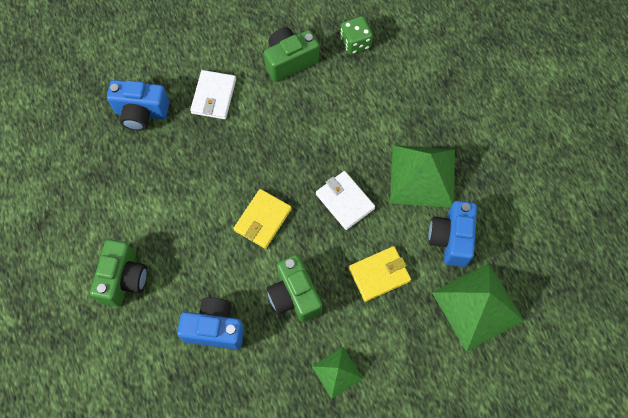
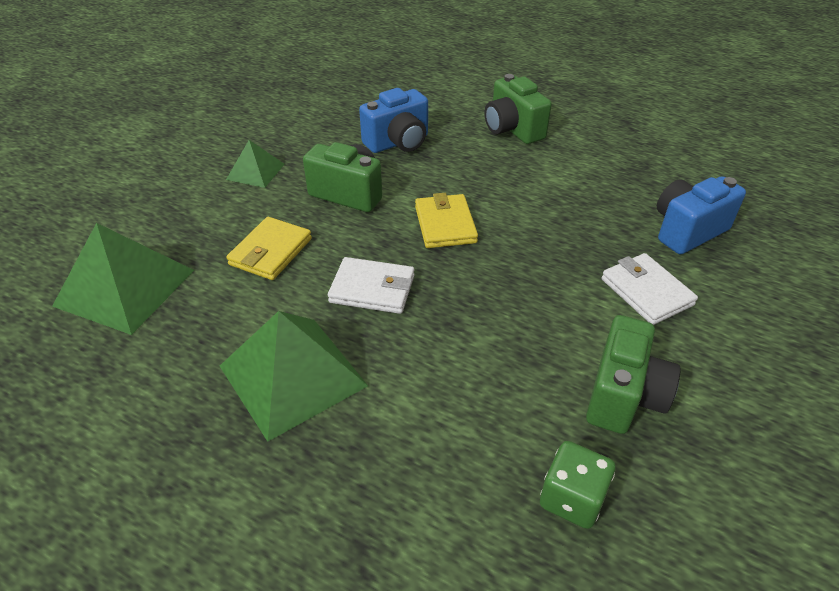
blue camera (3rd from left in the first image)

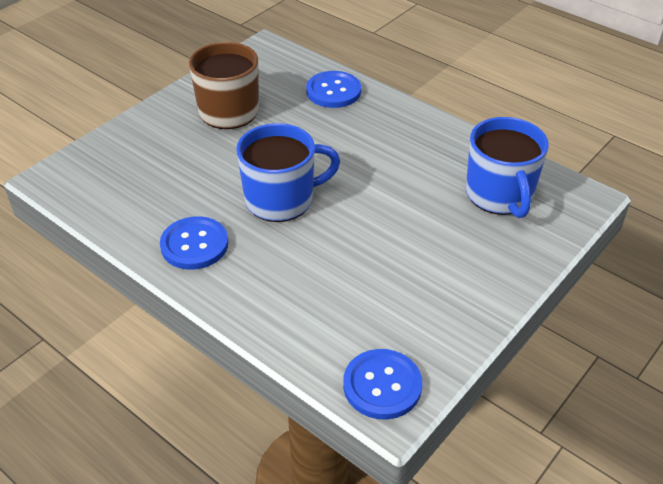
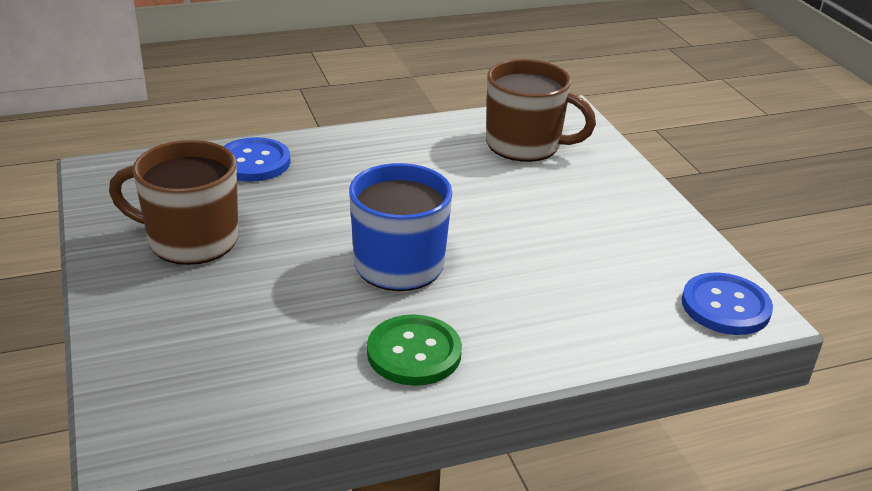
green button; brown mug (2nd from left)

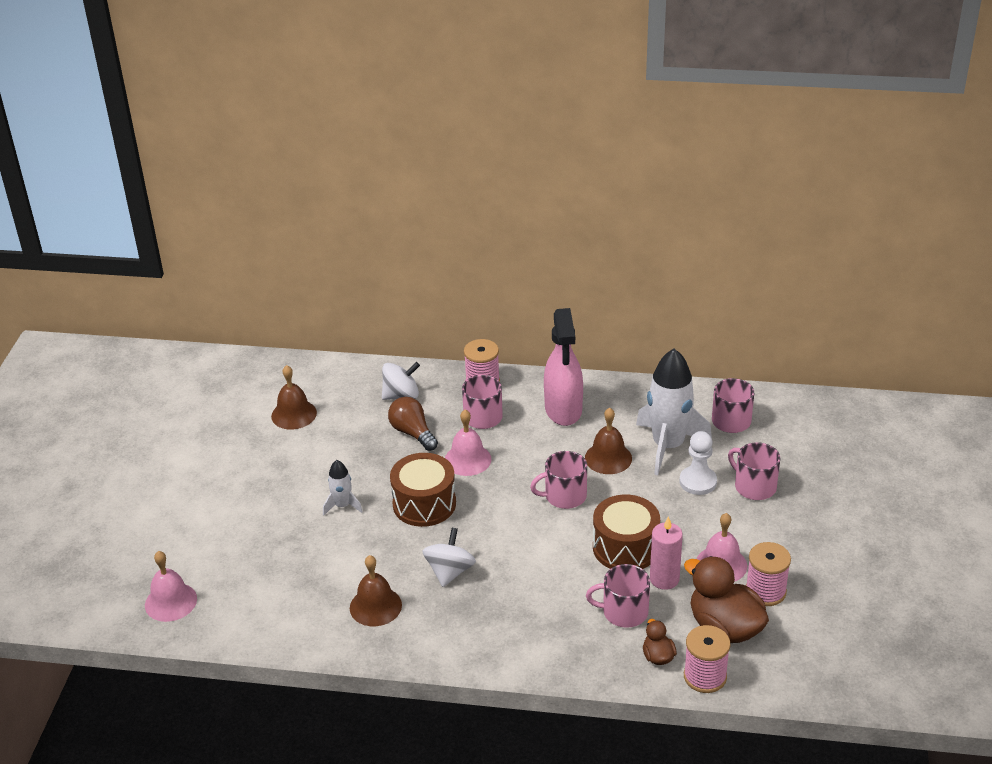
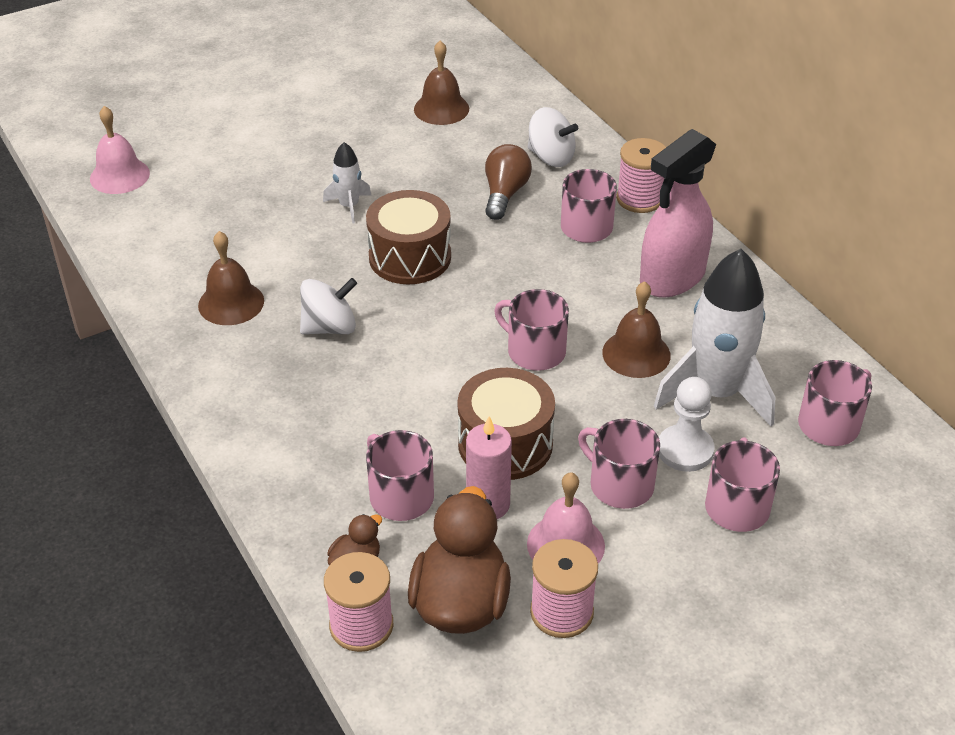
pink bell (2nd from left in the first image); pink mug (4th from left)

◆ ◆ ◆ ◆

#### [TASK DETAILS]
Your answer should consist solely of the lines from the one holding "green button; brown mug (2nd from left)" through the end of the listing, reproduced exactly and without pictures.

#### [OUTPUT BELOW]
green button; brown mug (2nd from left)

pink bell (2nd from left in the first image); pink mug (4th from left)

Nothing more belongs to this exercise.